# DIRECTIONS
Please print, exactly, only the lines in the entries below from the line that has "(181, 154) = (310, 433): blue" through the line that has "(418, 227) = (499, 235): orange". Pictures don't go in.

____________

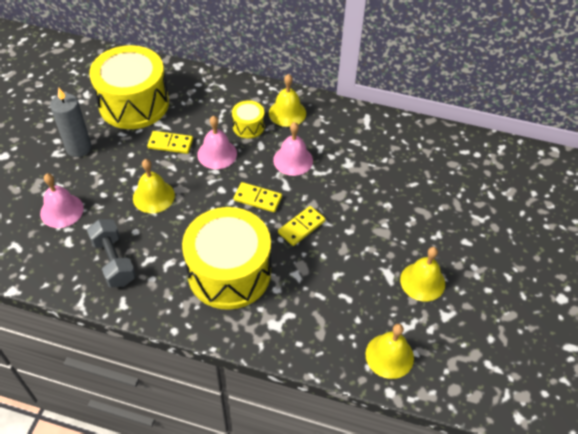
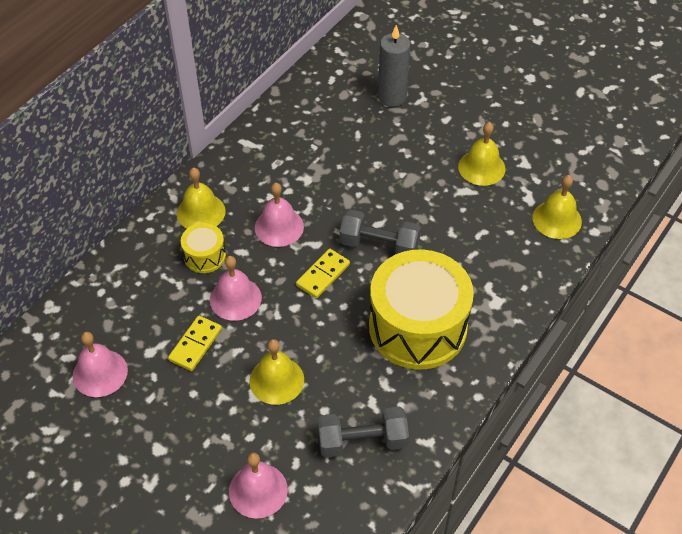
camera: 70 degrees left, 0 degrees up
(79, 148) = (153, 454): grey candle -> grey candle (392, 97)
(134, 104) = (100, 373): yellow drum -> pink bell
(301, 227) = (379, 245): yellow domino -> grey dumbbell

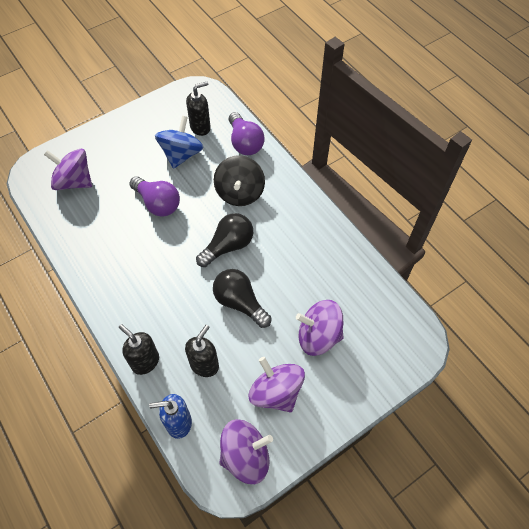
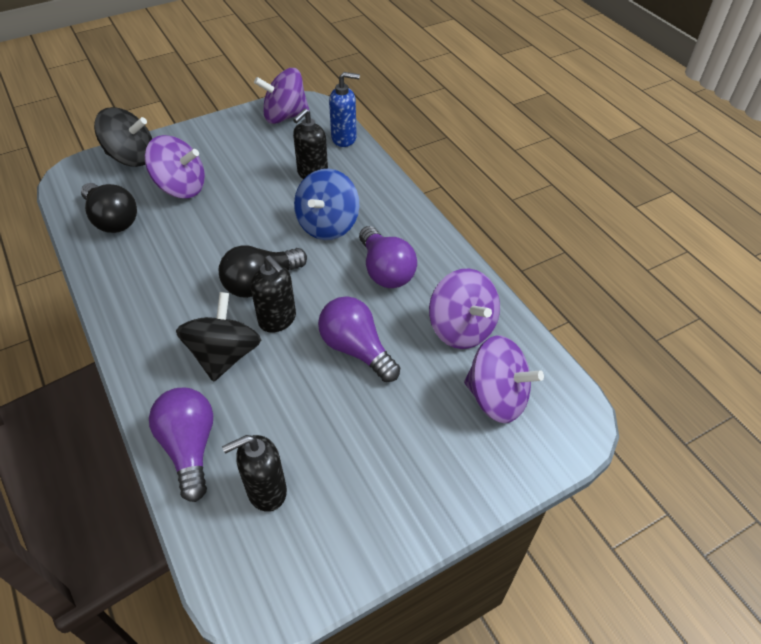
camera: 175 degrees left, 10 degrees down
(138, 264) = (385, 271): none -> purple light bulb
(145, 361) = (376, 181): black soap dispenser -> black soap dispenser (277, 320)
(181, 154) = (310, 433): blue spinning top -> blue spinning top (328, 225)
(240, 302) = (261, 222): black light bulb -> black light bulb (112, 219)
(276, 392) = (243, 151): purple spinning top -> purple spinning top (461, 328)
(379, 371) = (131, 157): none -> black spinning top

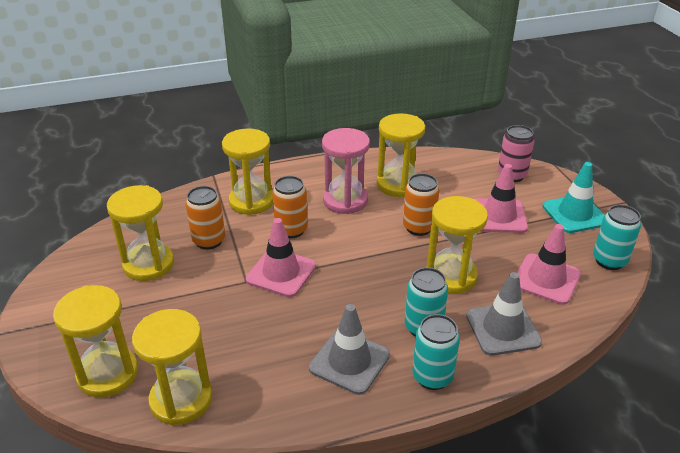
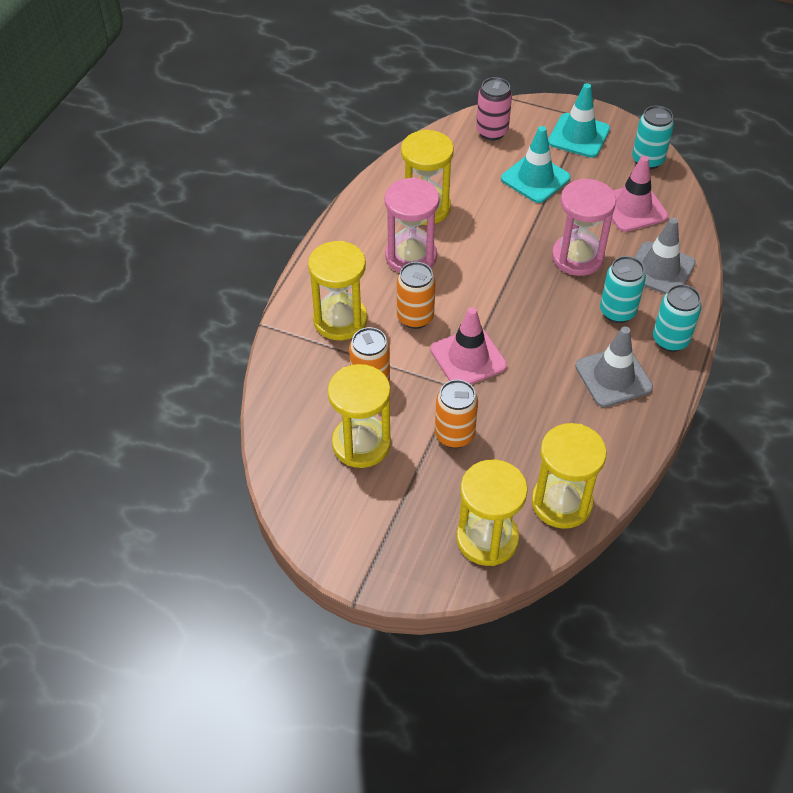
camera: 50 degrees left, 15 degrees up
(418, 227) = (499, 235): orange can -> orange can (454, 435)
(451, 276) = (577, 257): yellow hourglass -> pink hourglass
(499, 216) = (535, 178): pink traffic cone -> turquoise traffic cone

____________

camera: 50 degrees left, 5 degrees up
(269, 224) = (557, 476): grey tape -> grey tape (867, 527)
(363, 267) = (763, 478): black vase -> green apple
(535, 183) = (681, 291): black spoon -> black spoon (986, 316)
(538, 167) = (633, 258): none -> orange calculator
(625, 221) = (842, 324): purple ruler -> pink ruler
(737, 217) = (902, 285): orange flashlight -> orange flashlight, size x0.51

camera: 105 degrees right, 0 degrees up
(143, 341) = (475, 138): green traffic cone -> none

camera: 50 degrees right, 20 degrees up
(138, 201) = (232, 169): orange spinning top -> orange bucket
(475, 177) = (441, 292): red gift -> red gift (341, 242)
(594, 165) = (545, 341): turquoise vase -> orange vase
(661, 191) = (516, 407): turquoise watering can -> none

____________

# ANSWER SPACE
(181, 154) = (310, 433): blue spinning top -> blue spinning top (328, 225)
(240, 302) = (261, 222): black light bulb -> black light bulb (112, 219)
(276, 392) = (243, 151): purple spinning top -> purple spinning top (461, 328)
(379, 371) = (131, 157): none -> black spinning top

camera: 50 degrees left, 15 degrees up
(418, 227) = (499, 235): orange can -> orange can (454, 435)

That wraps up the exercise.